§ **Work task**
Determine how many lines in the records include "after". Write the number and nothing more.
Segment Start: Input for this task
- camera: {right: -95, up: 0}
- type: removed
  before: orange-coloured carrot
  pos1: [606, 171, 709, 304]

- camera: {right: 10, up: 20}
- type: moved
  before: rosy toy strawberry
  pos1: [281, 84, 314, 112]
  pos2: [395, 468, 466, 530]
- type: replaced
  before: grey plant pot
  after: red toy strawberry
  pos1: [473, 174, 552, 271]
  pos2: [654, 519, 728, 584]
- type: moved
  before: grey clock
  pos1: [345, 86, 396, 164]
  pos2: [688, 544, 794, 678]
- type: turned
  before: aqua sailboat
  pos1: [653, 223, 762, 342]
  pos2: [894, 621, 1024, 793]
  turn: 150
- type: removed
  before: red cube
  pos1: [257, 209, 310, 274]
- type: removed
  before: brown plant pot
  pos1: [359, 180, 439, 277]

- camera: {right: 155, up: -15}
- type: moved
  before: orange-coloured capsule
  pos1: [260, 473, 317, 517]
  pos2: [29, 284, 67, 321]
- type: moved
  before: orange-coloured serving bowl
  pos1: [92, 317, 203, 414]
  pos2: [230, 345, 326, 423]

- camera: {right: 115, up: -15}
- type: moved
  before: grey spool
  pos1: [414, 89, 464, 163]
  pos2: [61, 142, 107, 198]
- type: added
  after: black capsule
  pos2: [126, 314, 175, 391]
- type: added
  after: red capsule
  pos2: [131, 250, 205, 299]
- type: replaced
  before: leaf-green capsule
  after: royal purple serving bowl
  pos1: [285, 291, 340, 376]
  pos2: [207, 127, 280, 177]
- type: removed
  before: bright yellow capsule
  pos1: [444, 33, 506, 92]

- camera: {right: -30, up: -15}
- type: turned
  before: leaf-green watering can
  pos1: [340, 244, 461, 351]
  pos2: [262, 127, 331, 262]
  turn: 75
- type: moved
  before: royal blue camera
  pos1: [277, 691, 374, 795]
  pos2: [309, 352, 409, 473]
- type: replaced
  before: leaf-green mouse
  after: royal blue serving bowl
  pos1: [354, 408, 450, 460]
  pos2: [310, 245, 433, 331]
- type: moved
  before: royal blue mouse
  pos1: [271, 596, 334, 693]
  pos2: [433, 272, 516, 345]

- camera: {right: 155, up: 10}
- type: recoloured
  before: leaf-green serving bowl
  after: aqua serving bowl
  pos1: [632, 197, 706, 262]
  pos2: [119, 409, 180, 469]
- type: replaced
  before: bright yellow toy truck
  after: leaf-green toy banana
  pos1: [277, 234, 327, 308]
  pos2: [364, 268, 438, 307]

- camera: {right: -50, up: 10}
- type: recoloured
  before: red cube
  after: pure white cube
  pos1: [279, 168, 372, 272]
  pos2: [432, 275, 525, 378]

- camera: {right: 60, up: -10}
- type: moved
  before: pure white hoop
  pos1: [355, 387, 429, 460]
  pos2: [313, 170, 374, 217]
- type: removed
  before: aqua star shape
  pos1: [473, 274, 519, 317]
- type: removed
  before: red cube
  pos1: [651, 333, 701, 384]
Segment End: Input for this task
§ **Finished task**
8